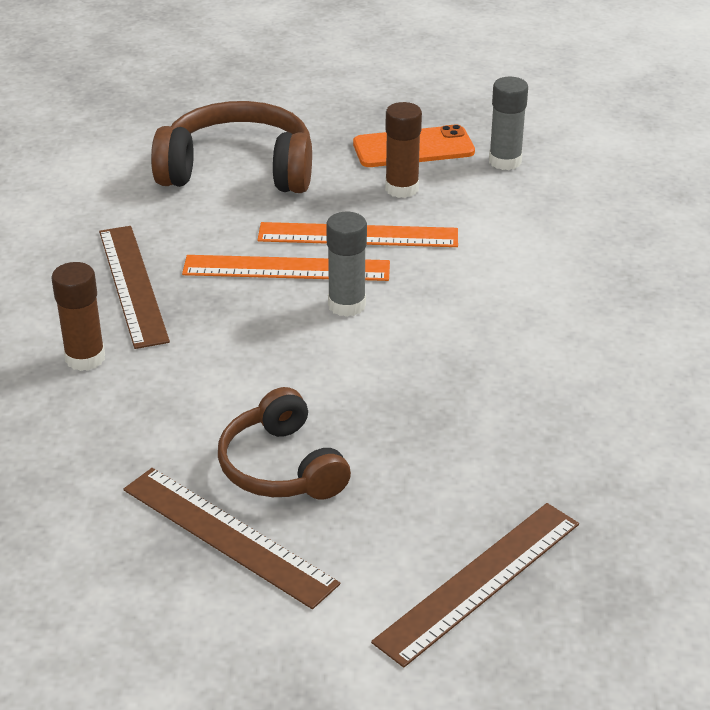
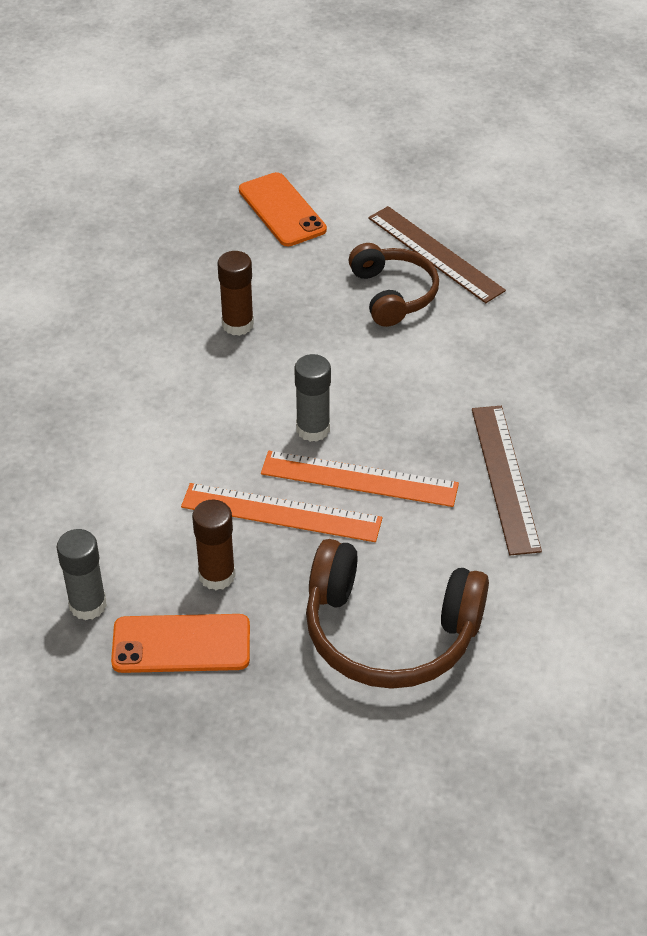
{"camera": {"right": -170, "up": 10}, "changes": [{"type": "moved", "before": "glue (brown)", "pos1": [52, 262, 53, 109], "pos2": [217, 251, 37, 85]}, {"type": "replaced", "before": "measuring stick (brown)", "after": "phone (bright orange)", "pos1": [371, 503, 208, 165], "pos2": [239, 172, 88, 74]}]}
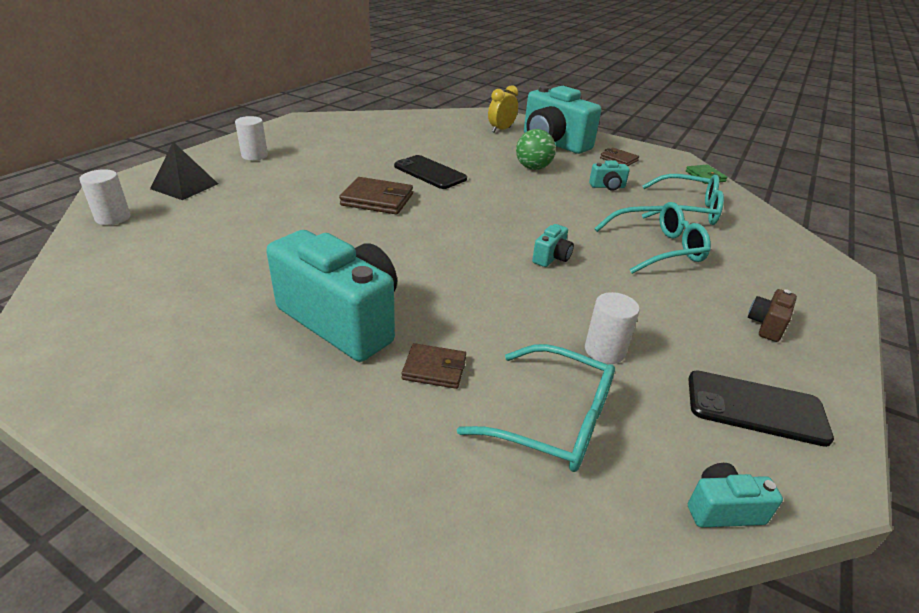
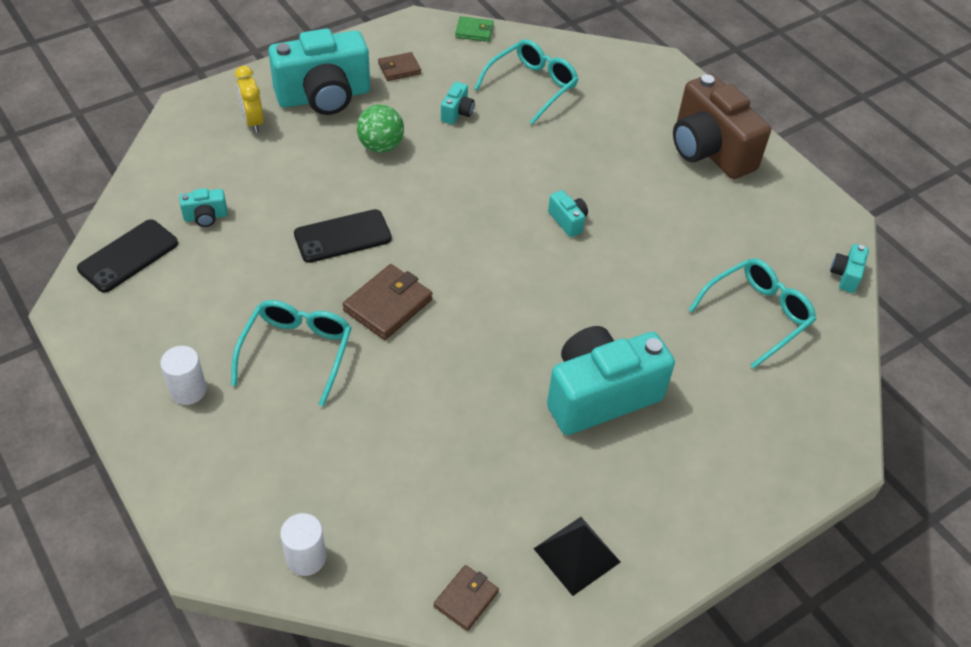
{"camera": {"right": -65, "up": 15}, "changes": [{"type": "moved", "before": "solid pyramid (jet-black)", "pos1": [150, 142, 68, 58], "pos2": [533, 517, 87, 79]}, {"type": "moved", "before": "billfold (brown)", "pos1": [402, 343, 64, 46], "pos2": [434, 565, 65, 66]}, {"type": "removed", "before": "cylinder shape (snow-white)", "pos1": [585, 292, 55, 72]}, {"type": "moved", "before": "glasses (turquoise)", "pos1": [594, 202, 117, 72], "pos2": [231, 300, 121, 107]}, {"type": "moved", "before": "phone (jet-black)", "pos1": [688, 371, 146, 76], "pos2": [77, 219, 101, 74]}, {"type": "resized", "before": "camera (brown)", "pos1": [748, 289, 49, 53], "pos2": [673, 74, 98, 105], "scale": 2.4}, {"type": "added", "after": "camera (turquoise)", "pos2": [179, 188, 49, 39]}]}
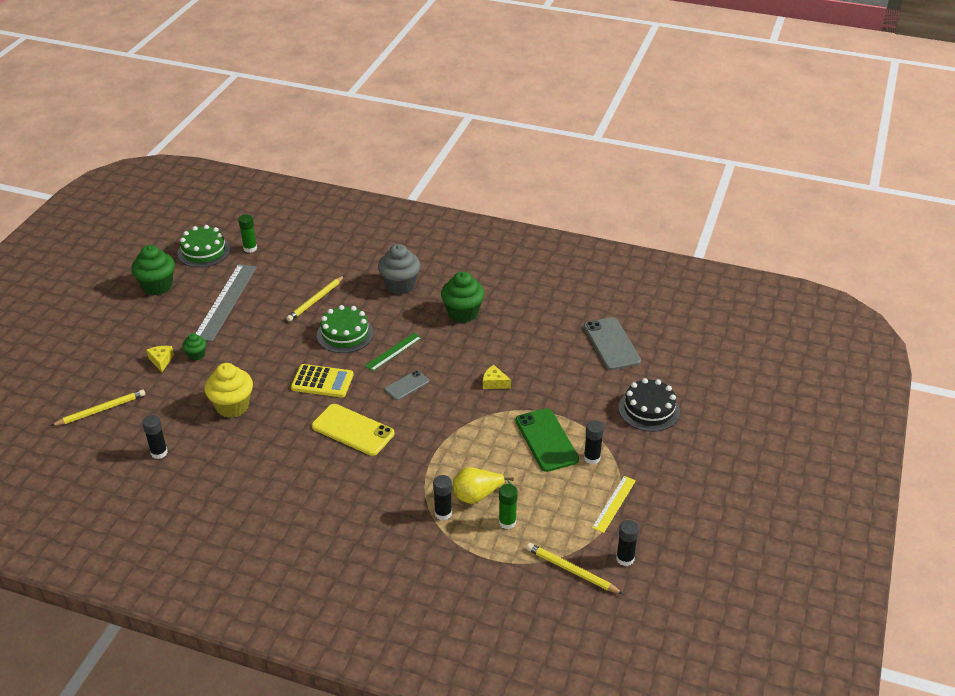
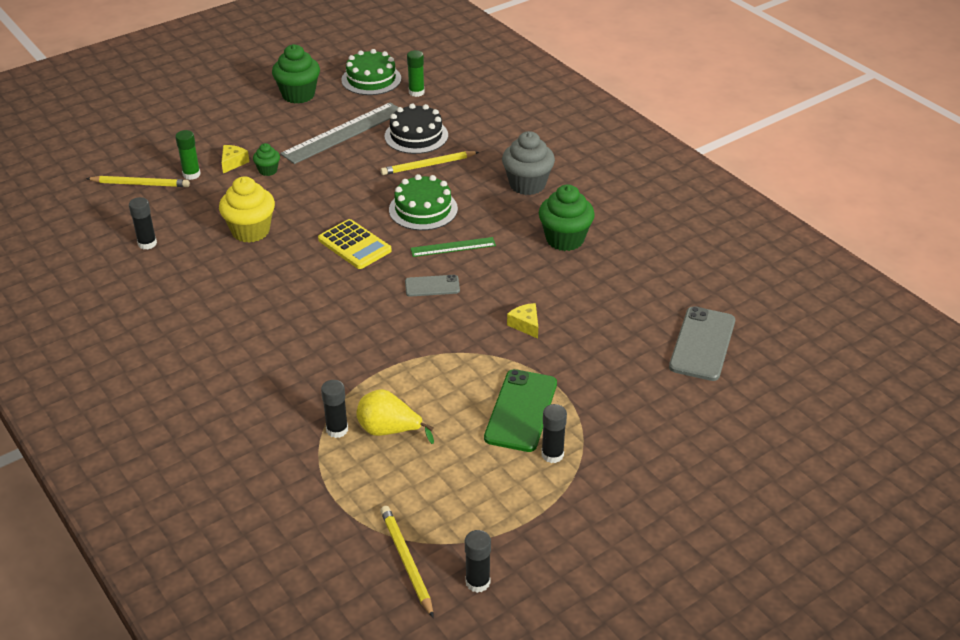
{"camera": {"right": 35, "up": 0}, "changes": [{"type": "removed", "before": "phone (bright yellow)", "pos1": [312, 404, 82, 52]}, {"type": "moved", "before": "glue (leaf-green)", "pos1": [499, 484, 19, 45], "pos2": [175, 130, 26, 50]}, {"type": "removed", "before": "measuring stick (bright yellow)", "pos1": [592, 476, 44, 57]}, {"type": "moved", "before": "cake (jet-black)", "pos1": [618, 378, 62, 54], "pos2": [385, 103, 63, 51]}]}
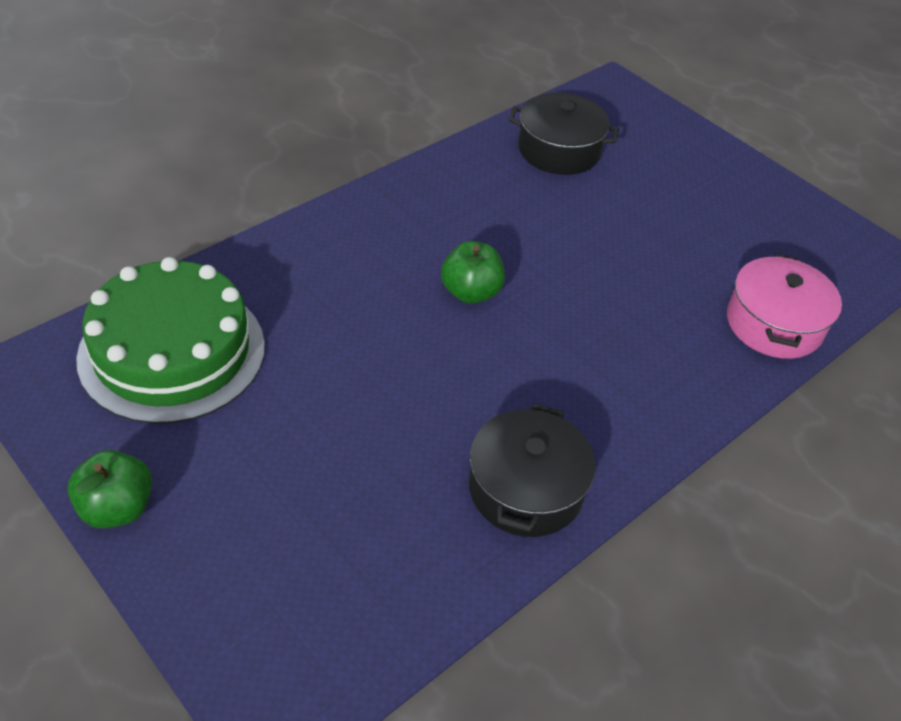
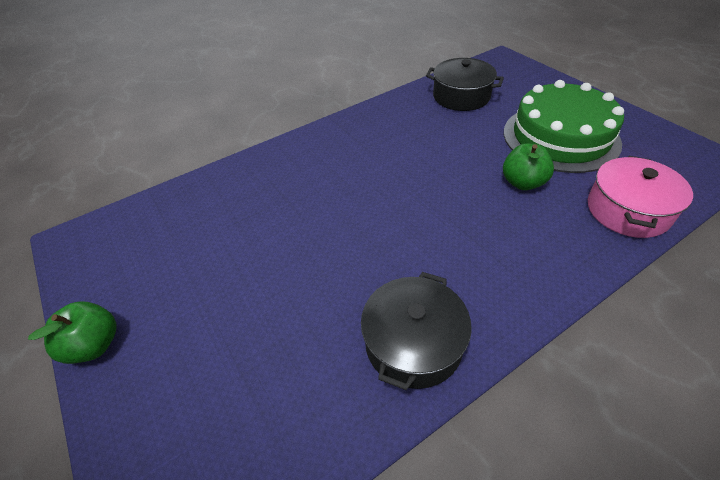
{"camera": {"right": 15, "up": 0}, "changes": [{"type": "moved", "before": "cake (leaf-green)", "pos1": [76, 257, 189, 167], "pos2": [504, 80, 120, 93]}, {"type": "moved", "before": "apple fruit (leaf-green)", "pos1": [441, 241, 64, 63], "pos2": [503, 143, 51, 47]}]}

**Brief:** Without including any picture, write out the material above verbatim.

**Result of this task:**
{"camera": {"right": -170, "up": 10}, "changes": [{"type": "moved", "before": "glue (brown)", "pos1": [52, 262, 53, 109], "pos2": [217, 251, 37, 85]}, {"type": "replaced", "before": "measuring stick (brown)", "after": "phone (bright orange)", "pos1": [371, 503, 208, 165], "pos2": [239, 172, 88, 74]}]}
{"camera": {"right": -65, "up": 15}, "changes": [{"type": "moved", "before": "solid pyramid (jet-black)", "pos1": [150, 142, 68, 58], "pos2": [533, 517, 87, 79]}, {"type": "moved", "before": "billfold (brown)", "pos1": [402, 343, 64, 46], "pos2": [434, 565, 65, 66]}, {"type": "removed", "before": "cylinder shape (snow-white)", "pos1": [585, 292, 55, 72]}, {"type": "moved", "before": "glasses (turquoise)", "pos1": [594, 202, 117, 72], "pos2": [231, 300, 121, 107]}, {"type": "moved", "before": "phone (jet-black)", "pos1": [688, 371, 146, 76], "pos2": [77, 219, 101, 74]}, {"type": "resized", "before": "camera (brown)", "pos1": [748, 289, 49, 53], "pos2": [673, 74, 98, 105], "scale": 2.4}, {"type": "added", "after": "camera (turquoise)", "pos2": [179, 188, 49, 39]}]}
{"camera": {"right": 35, "up": 0}, "changes": [{"type": "removed", "before": "phone (bright yellow)", "pos1": [312, 404, 82, 52]}, {"type": "moved", "before": "glue (leaf-green)", "pos1": [499, 484, 19, 45], "pos2": [175, 130, 26, 50]}, {"type": "removed", "before": "measuring stick (bright yellow)", "pos1": [592, 476, 44, 57]}, {"type": "moved", "before": "cake (jet-black)", "pos1": [618, 378, 62, 54], "pos2": [385, 103, 63, 51]}]}
{"camera": {"right": 15, "up": 0}, "changes": [{"type": "moved", "before": "cake (leaf-green)", "pos1": [76, 257, 189, 167], "pos2": [504, 80, 120, 93]}, {"type": "moved", "before": "apple fruit (leaf-green)", "pos1": [441, 241, 64, 63], "pos2": [503, 143, 51, 47]}]}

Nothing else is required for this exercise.